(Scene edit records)
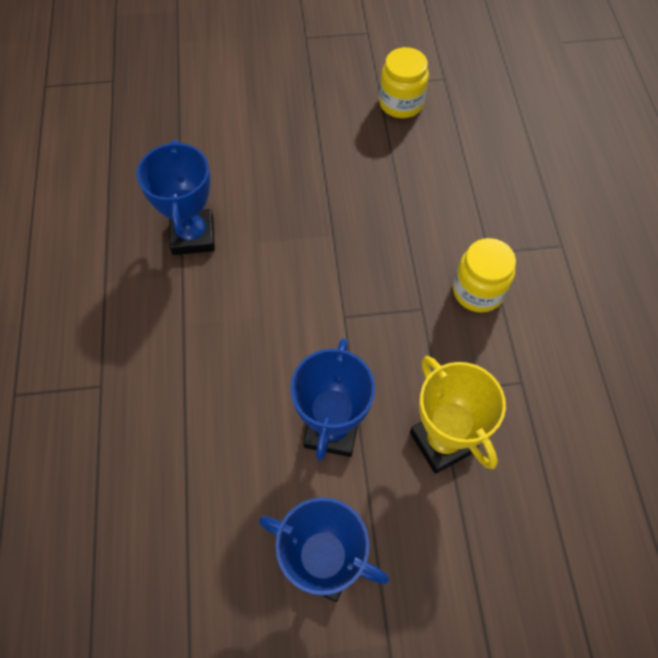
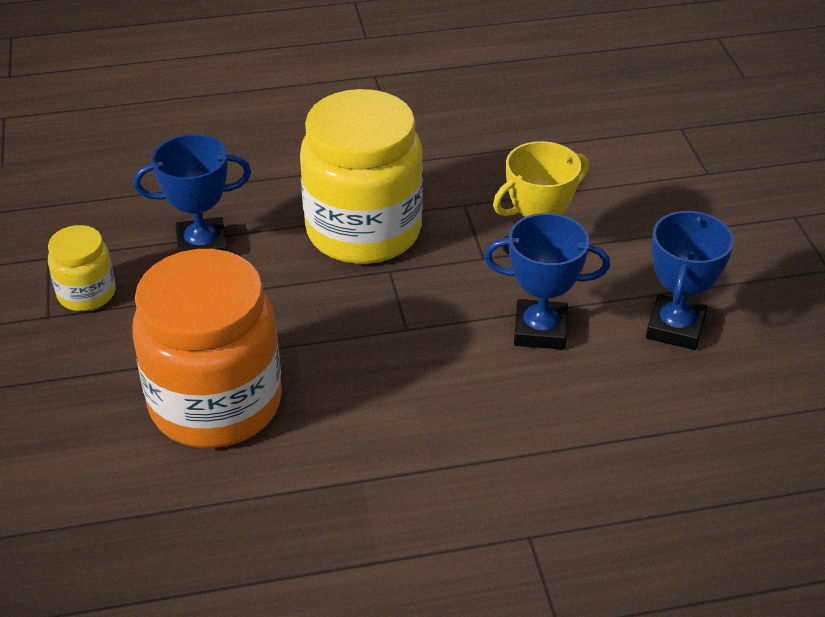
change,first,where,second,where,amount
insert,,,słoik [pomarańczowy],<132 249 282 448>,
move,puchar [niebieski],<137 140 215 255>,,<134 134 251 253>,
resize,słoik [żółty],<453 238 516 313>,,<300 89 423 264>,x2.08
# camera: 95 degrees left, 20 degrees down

ABOUT THIS TASK: Give the entries again without a single change, but with no pictures.

OUTPUT OF THE EXERCISE:
change,first,where,second,where,amount
insert,,,słoik [pomarańczowy],<132 249 282 448>,
move,puchar [niebieski],<137 140 215 255>,,<134 134 251 253>,
resize,słoik [żółty],<453 238 516 313>,,<300 89 423 264>,x2.08
# camera: 95 degrees left, 20 degrees down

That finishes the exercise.